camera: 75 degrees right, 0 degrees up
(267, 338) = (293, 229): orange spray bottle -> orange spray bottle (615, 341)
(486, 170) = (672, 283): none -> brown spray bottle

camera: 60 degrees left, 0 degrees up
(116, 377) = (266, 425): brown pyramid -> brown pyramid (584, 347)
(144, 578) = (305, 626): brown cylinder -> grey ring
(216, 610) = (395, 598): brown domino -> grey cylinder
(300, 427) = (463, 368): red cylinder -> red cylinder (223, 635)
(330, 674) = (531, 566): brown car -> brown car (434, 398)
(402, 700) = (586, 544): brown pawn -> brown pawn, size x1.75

^^^^^^^^

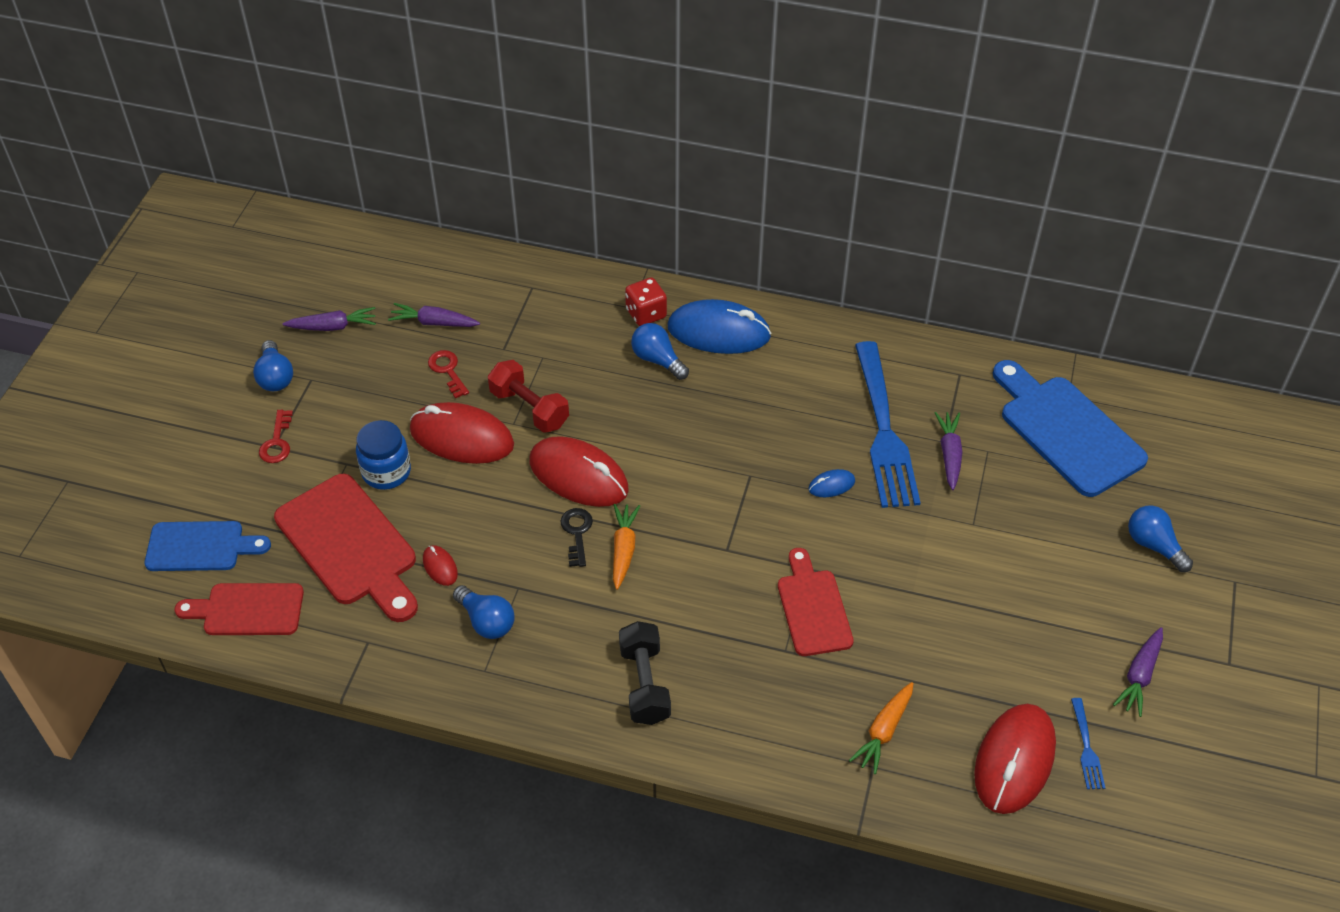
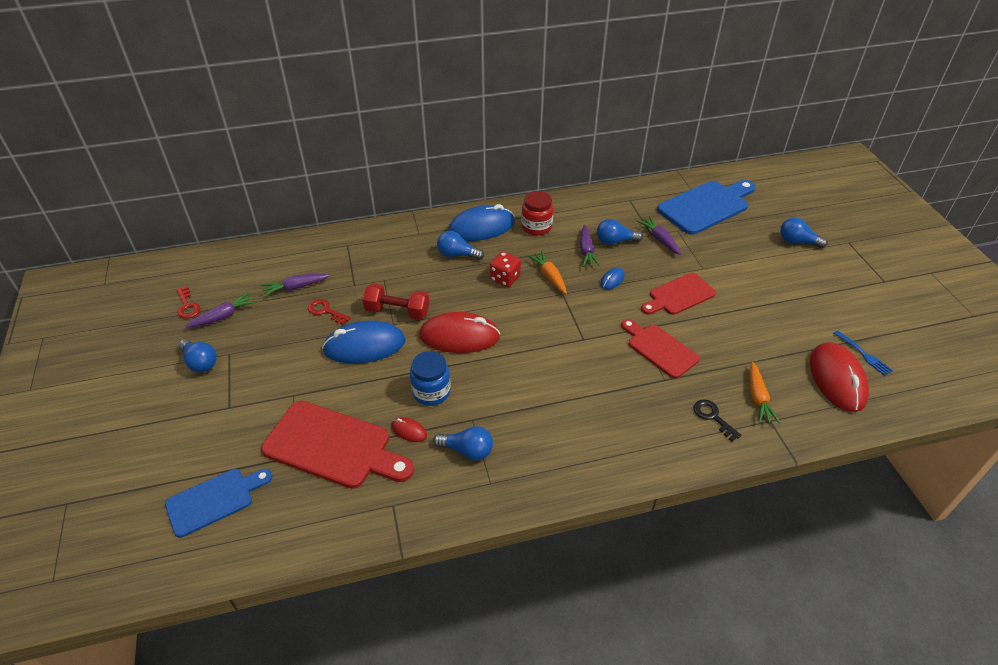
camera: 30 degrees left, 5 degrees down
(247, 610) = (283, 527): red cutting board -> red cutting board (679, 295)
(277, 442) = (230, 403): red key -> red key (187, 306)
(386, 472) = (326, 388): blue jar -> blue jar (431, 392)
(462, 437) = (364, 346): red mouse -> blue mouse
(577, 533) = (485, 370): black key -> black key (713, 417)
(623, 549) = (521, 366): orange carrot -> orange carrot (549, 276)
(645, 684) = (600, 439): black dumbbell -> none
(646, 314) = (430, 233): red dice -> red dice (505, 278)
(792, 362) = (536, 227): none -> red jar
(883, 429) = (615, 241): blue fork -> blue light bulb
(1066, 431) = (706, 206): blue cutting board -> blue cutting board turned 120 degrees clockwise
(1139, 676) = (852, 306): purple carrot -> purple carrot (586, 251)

^^^^^^^^

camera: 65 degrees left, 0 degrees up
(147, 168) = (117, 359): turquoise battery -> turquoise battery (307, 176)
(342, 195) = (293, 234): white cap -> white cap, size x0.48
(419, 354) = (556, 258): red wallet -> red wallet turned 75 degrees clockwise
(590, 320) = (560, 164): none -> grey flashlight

^^^^^^^^

Directions for this task = Give back exactly the lines above, from the line containing "(1066, 431) = (706, 206): blue" through the line containing "(1139, 676) = (852, 306): purple", with both end lines and nothing more.

Solution for this problem =
(1066, 431) = (706, 206): blue cutting board -> blue cutting board turned 120 degrees clockwise
(1139, 676) = (852, 306): purple carrot -> purple carrot (586, 251)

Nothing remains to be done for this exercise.